> **BRIEF**
Check each line of the data below for the word "turned". How many lines have it? Answer with the number alone.

> **Frame-by-frame shape edits**
===============

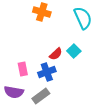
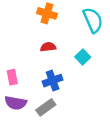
red semicircle: (56, 54) -> (48, 47), moved, turned -144
pink rectangle: (23, 69) -> (12, 77), moved

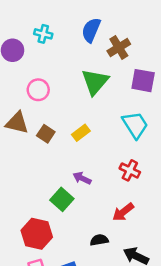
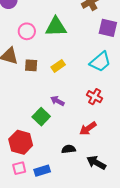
green triangle: (95, 82) -> (56, 27), moved, turned 45
cyan trapezoid: (135, 125) -> (100, 62), turned 80
brown square: (46, 134) -> (31, 65), turned -32

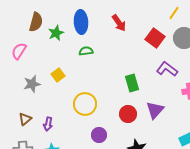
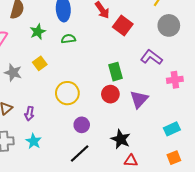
green star: (56, 33) -> (38, 32), moved
red square: (155, 38) -> (123, 25), moved
gray star: (32, 84) -> (13, 73), turned 30
red circle: (128, 114) -> (110, 94), moved

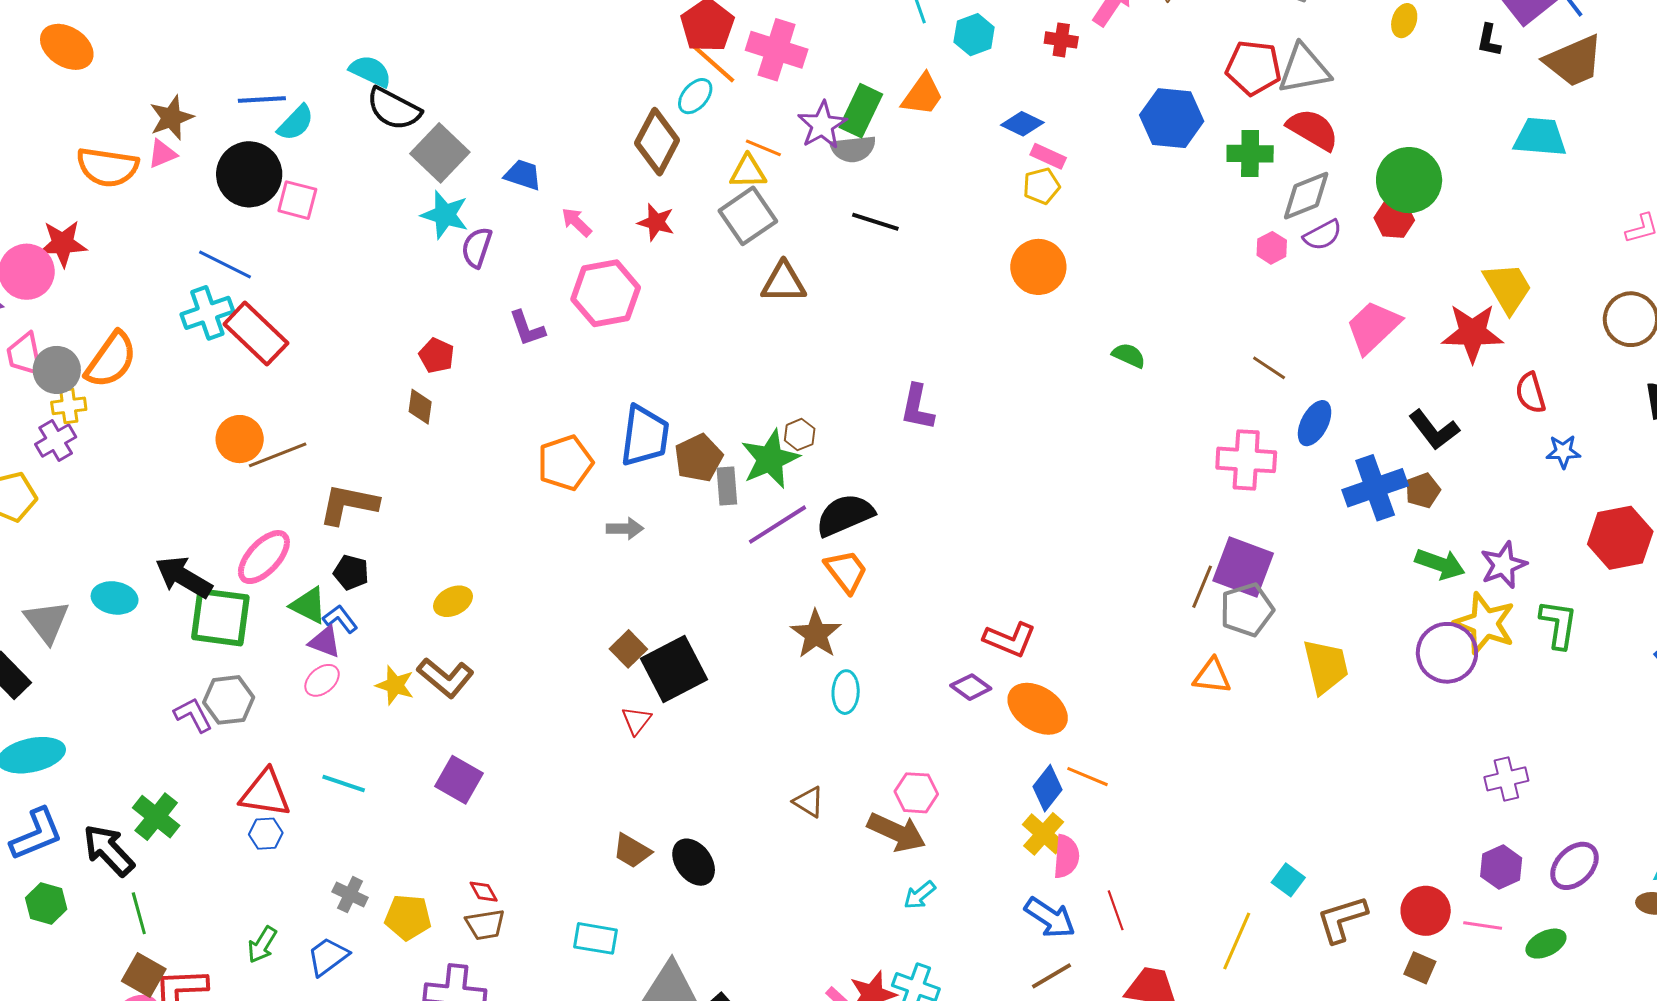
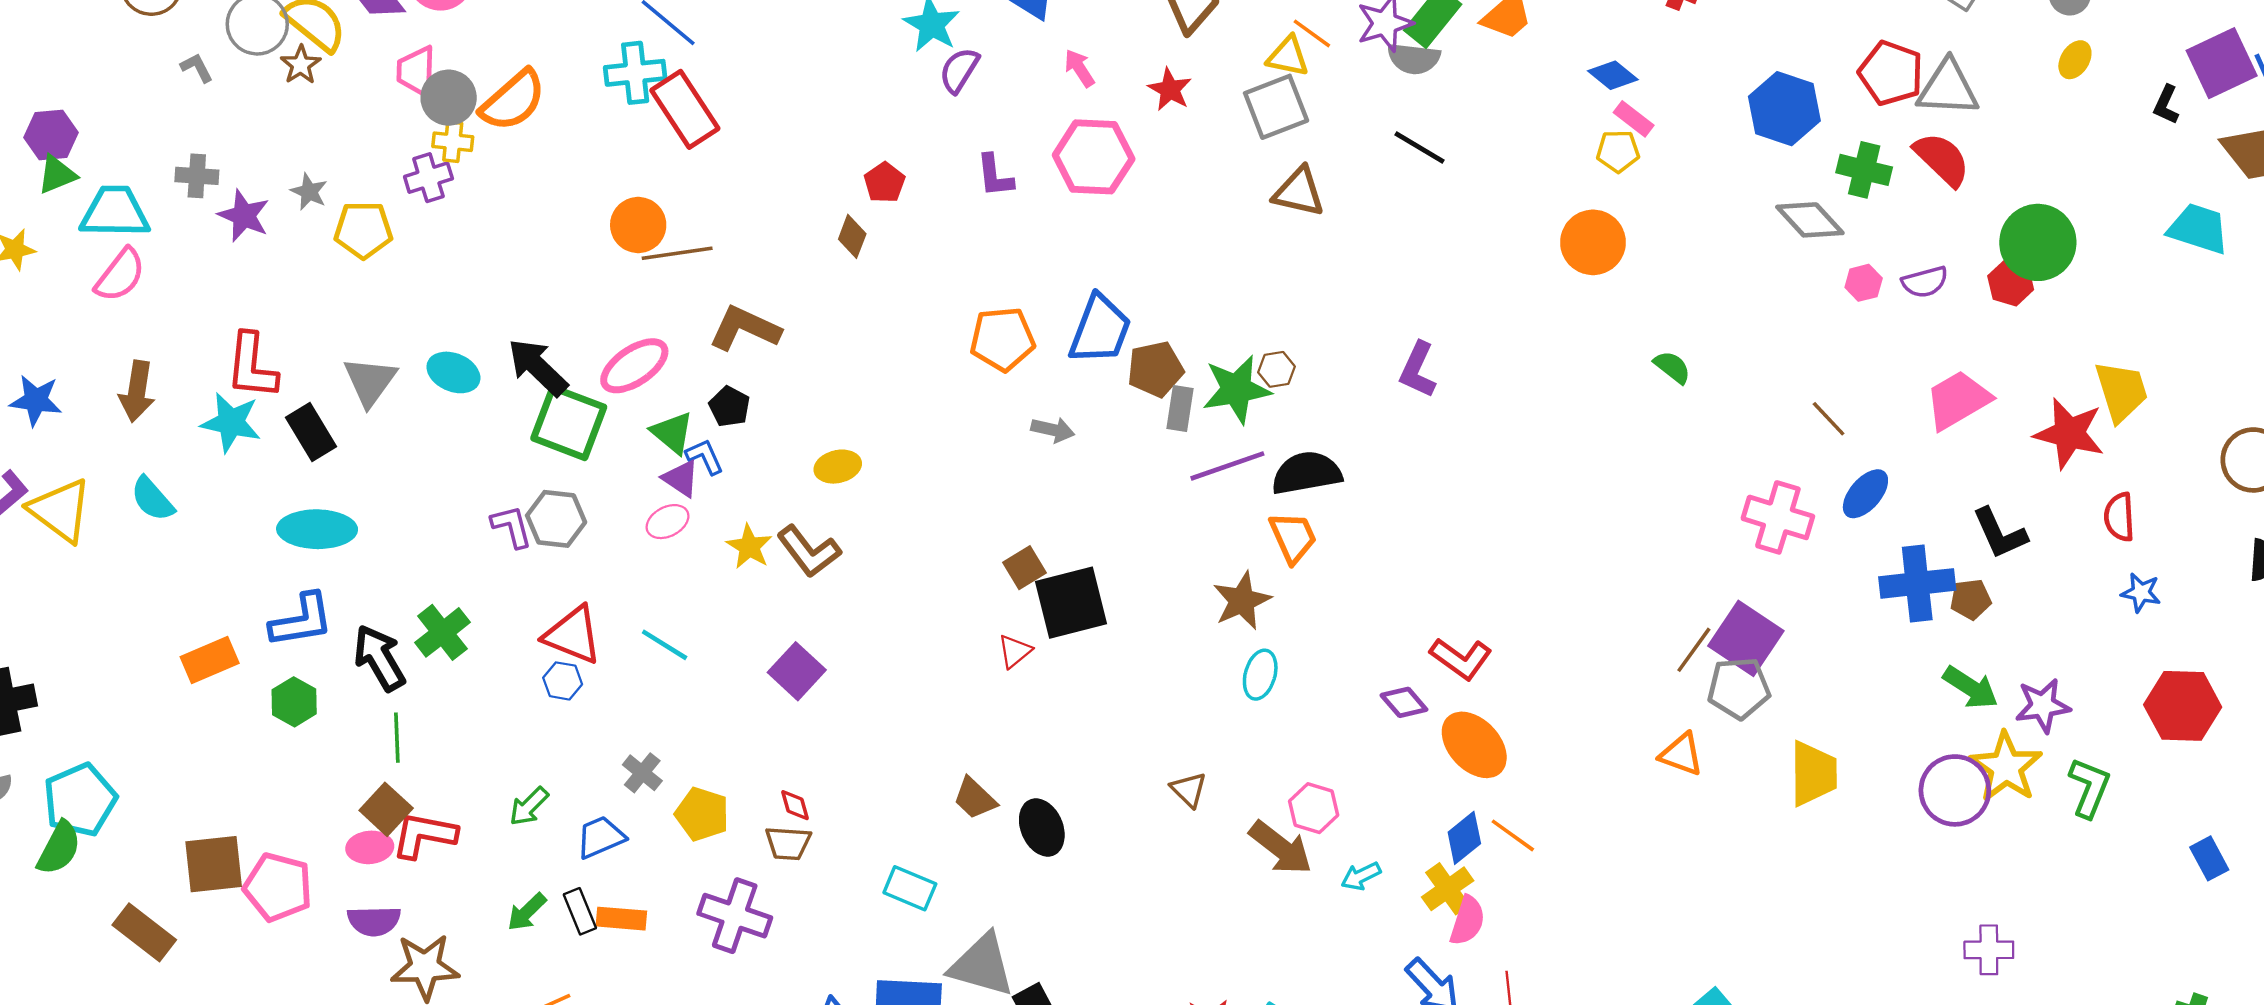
gray diamond: (1306, 196) -> (1810, 220), moved, turned 56
cyan arrow: (920, 895) -> (1361, 876), moved

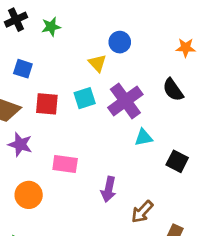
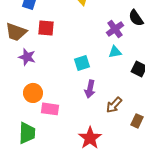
cyan square: (85, 98) -> (82, 63), moved
purple cross: (125, 101) -> (115, 29), moved, size x0.7
pink rectangle: (65, 164) -> (50, 109), moved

===============

> **EXERCISE ANSWER**
6